◆ ABOUT THIS TASK
Below are the records; output them exactly from the first line through the line with "C201: 15nF (EN3, GND) -> 4.7nF (EN3, GND)", stopping there.

◆ DATA IN THIS EXERCISE
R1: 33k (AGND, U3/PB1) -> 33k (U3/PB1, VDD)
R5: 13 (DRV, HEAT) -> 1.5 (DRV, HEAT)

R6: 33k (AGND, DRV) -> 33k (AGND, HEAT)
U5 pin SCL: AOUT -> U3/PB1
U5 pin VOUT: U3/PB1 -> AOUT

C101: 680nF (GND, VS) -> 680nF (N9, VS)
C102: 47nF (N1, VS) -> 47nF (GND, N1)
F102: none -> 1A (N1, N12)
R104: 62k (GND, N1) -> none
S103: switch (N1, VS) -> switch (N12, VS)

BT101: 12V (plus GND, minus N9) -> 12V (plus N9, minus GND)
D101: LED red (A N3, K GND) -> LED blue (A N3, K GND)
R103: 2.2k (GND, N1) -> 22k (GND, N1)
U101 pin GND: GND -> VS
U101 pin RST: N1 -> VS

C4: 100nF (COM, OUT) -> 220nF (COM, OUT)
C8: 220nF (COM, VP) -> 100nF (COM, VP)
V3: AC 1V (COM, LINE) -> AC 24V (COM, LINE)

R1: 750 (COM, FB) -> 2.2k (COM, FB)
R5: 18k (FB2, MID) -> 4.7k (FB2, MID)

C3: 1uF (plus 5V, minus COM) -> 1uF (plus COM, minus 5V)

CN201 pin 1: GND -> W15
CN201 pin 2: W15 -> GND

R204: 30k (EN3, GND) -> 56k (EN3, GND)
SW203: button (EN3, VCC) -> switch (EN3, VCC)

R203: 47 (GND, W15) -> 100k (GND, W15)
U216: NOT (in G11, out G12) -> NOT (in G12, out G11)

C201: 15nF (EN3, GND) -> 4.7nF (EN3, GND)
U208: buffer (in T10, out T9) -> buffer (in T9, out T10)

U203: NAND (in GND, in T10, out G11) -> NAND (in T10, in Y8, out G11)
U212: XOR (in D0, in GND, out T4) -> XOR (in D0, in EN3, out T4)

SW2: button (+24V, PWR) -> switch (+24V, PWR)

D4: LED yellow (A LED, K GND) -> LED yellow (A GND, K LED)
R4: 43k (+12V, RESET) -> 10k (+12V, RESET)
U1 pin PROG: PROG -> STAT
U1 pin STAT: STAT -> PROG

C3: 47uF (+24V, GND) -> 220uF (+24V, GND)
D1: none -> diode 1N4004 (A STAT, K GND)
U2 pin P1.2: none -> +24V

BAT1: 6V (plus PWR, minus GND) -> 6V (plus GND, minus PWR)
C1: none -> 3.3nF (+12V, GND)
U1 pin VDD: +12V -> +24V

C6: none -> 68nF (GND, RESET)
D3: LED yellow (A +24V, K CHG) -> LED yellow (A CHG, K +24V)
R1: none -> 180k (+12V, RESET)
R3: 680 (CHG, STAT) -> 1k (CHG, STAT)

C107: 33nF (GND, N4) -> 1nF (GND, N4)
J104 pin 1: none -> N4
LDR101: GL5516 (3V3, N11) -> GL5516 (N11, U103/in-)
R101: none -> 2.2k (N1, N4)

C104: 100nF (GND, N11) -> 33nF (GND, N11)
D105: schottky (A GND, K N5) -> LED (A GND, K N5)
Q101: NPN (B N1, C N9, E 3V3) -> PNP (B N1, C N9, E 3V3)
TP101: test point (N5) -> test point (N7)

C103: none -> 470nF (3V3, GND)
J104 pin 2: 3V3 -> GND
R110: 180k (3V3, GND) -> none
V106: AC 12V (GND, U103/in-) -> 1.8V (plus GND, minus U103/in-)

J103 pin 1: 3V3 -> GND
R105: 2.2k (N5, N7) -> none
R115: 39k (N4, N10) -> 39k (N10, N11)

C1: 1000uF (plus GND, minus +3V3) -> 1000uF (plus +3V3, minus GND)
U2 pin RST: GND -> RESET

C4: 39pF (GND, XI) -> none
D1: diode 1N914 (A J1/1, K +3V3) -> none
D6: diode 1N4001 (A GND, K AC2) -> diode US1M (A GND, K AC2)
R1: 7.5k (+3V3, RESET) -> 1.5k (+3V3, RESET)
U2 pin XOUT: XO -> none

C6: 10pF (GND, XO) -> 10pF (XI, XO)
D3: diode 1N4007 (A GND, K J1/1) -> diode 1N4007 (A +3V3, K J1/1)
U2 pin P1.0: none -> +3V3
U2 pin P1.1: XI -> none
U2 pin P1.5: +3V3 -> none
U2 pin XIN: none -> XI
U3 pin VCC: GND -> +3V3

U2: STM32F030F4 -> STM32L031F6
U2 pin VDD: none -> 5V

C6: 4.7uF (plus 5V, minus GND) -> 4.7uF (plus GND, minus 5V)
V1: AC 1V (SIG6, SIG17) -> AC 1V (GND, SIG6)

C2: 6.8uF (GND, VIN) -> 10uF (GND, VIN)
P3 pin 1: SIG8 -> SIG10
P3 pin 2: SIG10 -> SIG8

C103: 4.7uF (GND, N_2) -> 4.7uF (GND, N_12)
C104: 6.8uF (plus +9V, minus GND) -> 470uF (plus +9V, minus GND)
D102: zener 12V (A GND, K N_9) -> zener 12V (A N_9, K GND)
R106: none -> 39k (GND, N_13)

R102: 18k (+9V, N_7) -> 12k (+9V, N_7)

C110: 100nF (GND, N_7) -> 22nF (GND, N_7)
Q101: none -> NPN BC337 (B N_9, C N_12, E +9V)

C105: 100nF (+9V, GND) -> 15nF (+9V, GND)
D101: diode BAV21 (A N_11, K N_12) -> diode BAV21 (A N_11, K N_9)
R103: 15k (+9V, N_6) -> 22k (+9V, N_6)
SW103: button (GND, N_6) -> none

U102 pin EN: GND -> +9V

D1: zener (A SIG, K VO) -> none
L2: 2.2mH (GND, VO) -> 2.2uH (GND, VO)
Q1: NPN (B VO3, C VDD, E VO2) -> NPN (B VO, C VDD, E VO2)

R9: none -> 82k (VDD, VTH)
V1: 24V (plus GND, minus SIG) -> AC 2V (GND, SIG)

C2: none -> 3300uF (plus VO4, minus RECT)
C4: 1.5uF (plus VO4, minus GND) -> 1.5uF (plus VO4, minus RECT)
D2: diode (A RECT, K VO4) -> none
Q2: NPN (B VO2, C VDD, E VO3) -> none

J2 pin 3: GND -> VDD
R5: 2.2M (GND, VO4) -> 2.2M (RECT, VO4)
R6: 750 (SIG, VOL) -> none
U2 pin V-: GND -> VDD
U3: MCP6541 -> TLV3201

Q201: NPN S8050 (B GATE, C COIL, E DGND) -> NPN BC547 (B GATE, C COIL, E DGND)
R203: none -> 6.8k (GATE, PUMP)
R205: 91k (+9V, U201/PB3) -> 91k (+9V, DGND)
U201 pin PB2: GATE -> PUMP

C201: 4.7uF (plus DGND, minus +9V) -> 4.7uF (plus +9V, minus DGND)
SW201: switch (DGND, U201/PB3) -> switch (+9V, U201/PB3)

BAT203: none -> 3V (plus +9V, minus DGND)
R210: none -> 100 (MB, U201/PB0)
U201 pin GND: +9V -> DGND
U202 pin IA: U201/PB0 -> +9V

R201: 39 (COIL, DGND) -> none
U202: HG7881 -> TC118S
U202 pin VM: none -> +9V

◆ EXERCISE SOLUTION
R1: 33k (AGND, U3/PB1) -> 33k (U3/PB1, VDD)
R5: 13 (DRV, HEAT) -> 1.5 (DRV, HEAT)

R6: 33k (AGND, DRV) -> 33k (AGND, HEAT)
U5 pin SCL: AOUT -> U3/PB1
U5 pin VOUT: U3/PB1 -> AOUT

C101: 680nF (GND, VS) -> 680nF (N9, VS)
C102: 47nF (N1, VS) -> 47nF (GND, N1)
F102: none -> 1A (N1, N12)
R104: 62k (GND, N1) -> none
S103: switch (N1, VS) -> switch (N12, VS)

BT101: 12V (plus GND, minus N9) -> 12V (plus N9, minus GND)
D101: LED red (A N3, K GND) -> LED blue (A N3, K GND)
R103: 2.2k (GND, N1) -> 22k (GND, N1)
U101 pin GND: GND -> VS
U101 pin RST: N1 -> VS

C4: 100nF (COM, OUT) -> 220nF (COM, OUT)
C8: 220nF (COM, VP) -> 100nF (COM, VP)
V3: AC 1V (COM, LINE) -> AC 24V (COM, LINE)

R1: 750 (COM, FB) -> 2.2k (COM, FB)
R5: 18k (FB2, MID) -> 4.7k (FB2, MID)

C3: 1uF (plus 5V, minus COM) -> 1uF (plus COM, minus 5V)

CN201 pin 1: GND -> W15
CN201 pin 2: W15 -> GND

R204: 30k (EN3, GND) -> 56k (EN3, GND)
SW203: button (EN3, VCC) -> switch (EN3, VCC)

R203: 47 (GND, W15) -> 100k (GND, W15)
U216: NOT (in G11, out G12) -> NOT (in G12, out G11)

C201: 15nF (EN3, GND) -> 4.7nF (EN3, GND)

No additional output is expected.